Object matching data

======

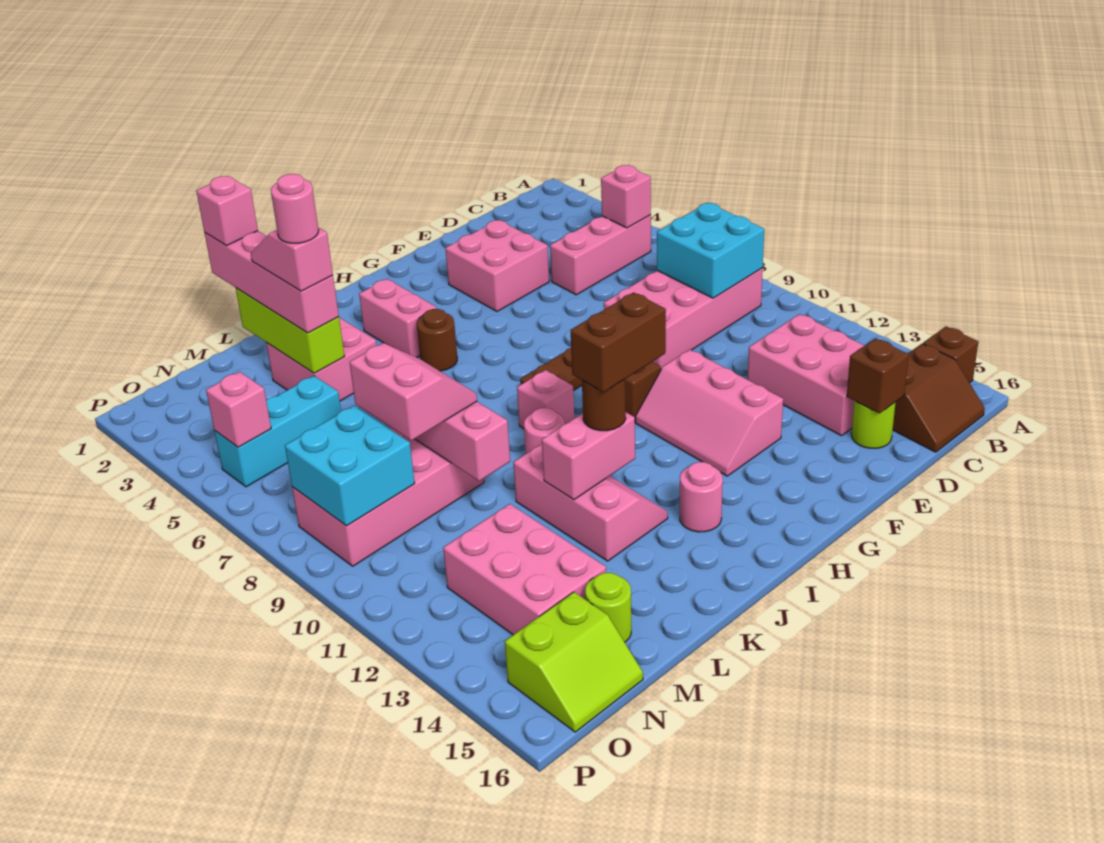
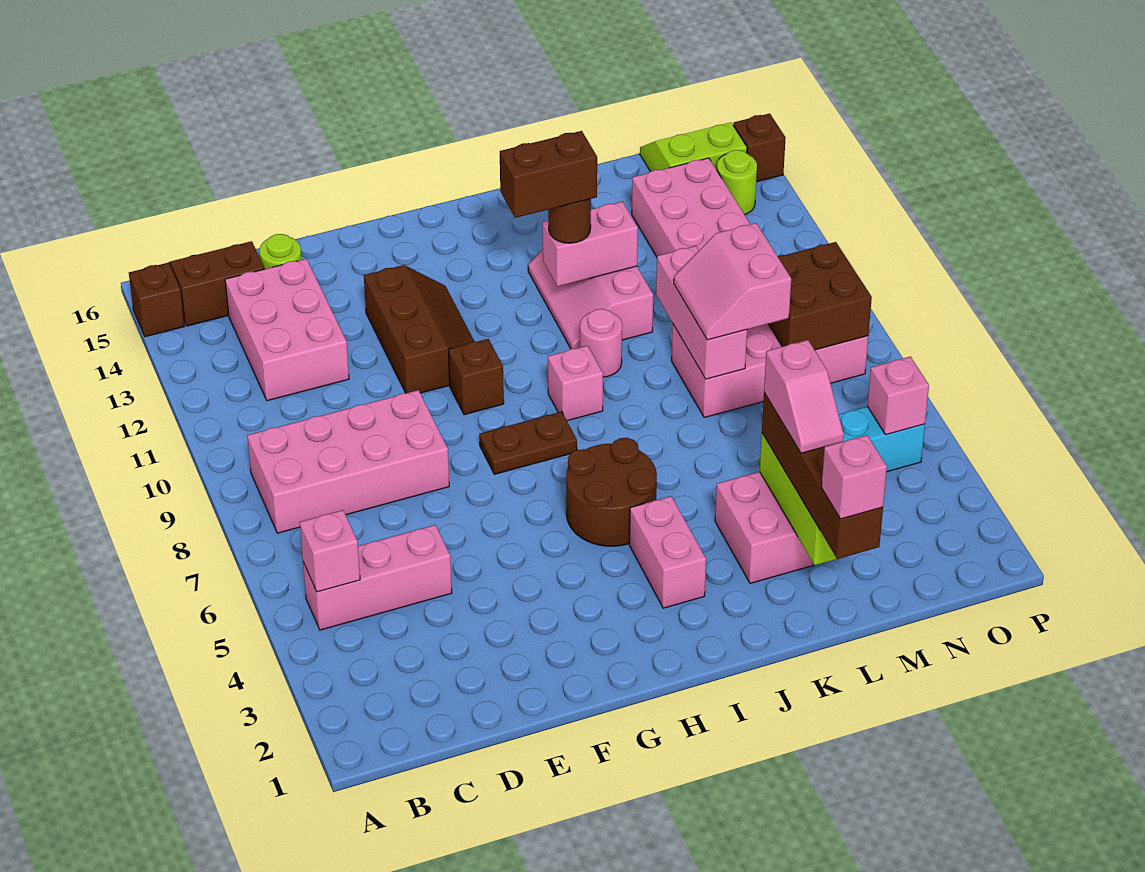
cyan brick B8:C9 level 2 -> none
brown brick D15 level 2 -> brown brick P15 level 1
pink brick E3:F4 level 1 -> none
pink slope F11:G13 level 1 top F -> brown slope F11:G13 level 1 top F
brown round brick I5 level 1 -> brown round brick H5:I6 level 1
pink round brick I14 level 1 -> none
pink brick L1:L4 level 3 -> brown brick L1:L4 level 3
pink round brick L4 level 5 -> none
lime round brick M15 level 1 -> lime round brick O14 level 1
cyan brick N8:O9 level 2 -> brown brick N8:O9 level 2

======

### Exercise instructions:
Produce the entries above once more, exactly as given, with each picture left out.

### Response area:
cyan brick B8:C9 level 2 -> none
brown brick D15 level 2 -> brown brick P15 level 1
pink brick E3:F4 level 1 -> none
pink slope F11:G13 level 1 top F -> brown slope F11:G13 level 1 top F
brown round brick I5 level 1 -> brown round brick H5:I6 level 1
pink round brick I14 level 1 -> none
pink brick L1:L4 level 3 -> brown brick L1:L4 level 3
pink round brick L4 level 5 -> none
lime round brick M15 level 1 -> lime round brick O14 level 1
cyan brick N8:O9 level 2 -> brown brick N8:O9 level 2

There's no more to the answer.